What the task asks:
Starting with the line containing "Return every road" and going on through the last line of the items below, give those lines as a numbered list with blank lines left out. Leave the pictures out of the answer.

Supplied records:
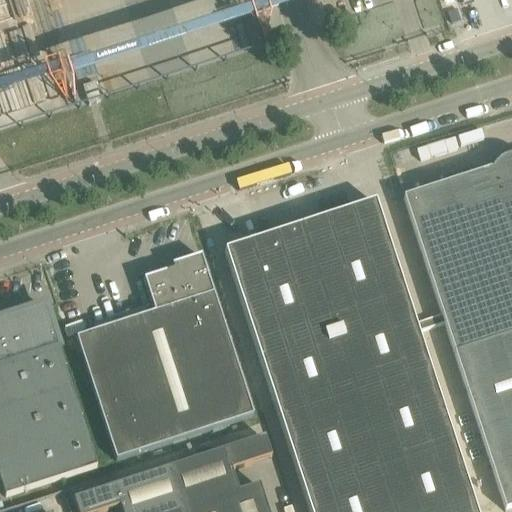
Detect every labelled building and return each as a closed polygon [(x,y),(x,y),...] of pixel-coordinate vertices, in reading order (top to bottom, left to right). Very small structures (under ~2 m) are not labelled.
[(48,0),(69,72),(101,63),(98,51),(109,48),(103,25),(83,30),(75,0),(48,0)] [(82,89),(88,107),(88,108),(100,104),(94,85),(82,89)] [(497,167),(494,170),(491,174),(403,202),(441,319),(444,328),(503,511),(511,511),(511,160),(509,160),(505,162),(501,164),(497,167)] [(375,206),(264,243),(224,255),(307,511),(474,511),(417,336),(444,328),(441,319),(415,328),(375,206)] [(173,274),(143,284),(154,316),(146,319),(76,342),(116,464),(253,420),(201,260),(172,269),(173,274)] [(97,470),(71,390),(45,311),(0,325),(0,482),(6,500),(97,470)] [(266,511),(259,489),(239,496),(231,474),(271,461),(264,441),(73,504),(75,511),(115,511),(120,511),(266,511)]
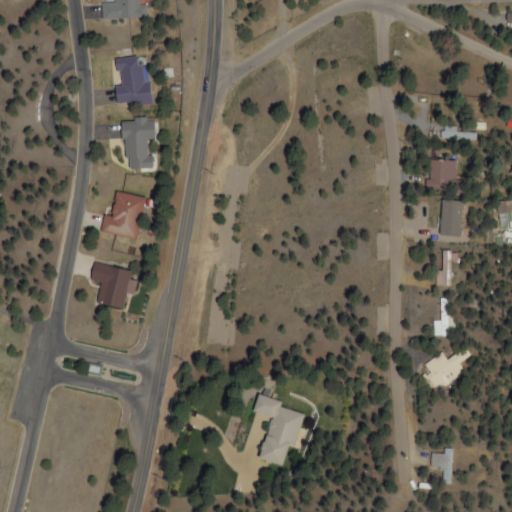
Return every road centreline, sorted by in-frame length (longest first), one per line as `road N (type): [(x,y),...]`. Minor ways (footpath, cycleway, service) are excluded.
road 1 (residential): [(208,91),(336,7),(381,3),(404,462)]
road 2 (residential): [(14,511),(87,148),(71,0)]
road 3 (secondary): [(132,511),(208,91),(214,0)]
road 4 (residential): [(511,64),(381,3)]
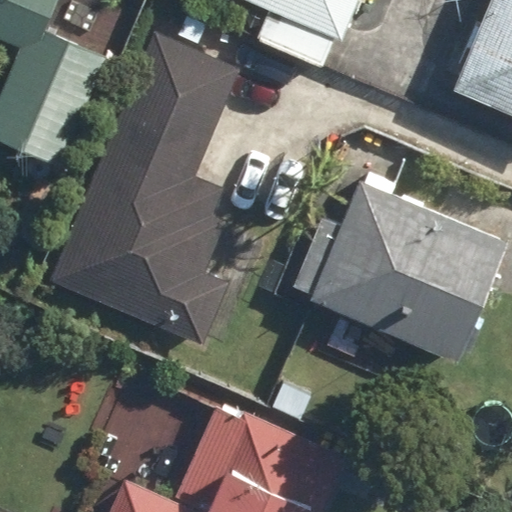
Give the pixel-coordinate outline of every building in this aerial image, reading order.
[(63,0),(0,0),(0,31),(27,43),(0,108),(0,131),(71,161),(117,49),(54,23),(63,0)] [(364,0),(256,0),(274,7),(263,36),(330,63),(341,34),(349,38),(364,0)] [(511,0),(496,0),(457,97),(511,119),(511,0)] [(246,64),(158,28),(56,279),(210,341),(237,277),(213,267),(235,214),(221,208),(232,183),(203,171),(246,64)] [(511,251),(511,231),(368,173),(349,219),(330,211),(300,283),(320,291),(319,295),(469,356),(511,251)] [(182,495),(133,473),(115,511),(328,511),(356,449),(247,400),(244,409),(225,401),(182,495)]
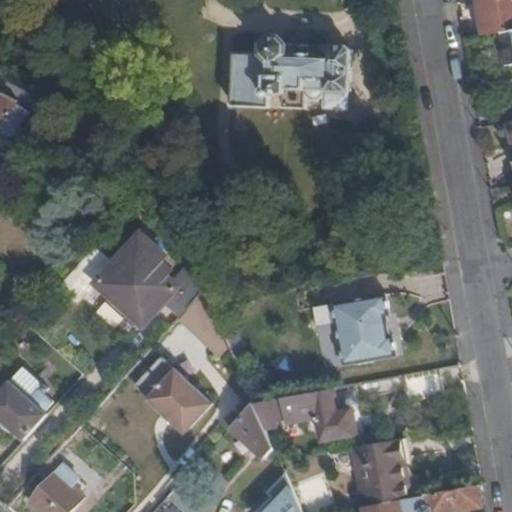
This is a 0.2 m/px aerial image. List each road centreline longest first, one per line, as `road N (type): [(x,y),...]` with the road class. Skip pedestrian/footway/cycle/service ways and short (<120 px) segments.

Expected output:
1. Return every road centreline, sorted by in-frame length (longest first), one per line as `road N (type): [(x,y),...]`. Minor ways (footpath, cycleway, service) are excluded.
2. road 1 (residential): [(208,91),(336,7),(381,3),(404,462)]
3. road 2 (residential): [(14,511),(87,148),(71,0)]
4. road 3 (secondary): [(132,511),(208,91),(214,0)]
5. road 4 (residential): [(511,64),(381,3)]
6. Give the pixel-coordinate outline of every building in this aerial image, reading order.
7. [(63,0),(0,0),(0,31),(27,43),(0,108),(0,131),(71,161),(117,49),(54,23),(63,0)] [(364,0),(256,0),(274,7),(263,36),(330,63),(341,34),(349,38),(364,0)] [(511,0),(496,0),(457,97),(511,119),(511,0)] [(246,64),(158,28),(56,279),(210,341),(237,277),(213,267),(235,214),(221,208),(232,183),(203,171),(246,64)] [(511,251),(511,231),(368,173),(349,219),(330,211),(300,283),(320,291),(319,295),(469,356),(511,251)] [(182,495),(133,473),(115,511),(328,511),(356,449),(247,400),(244,409),(225,401),(182,495)]
8. This is a 0.2 m/px aerial image. List each road centreline longest first, one per line, as `road N (type): [(x,y),...]` with the road class. Skip pedestrian/footway/cycle/service ways and short (<120 px) segments.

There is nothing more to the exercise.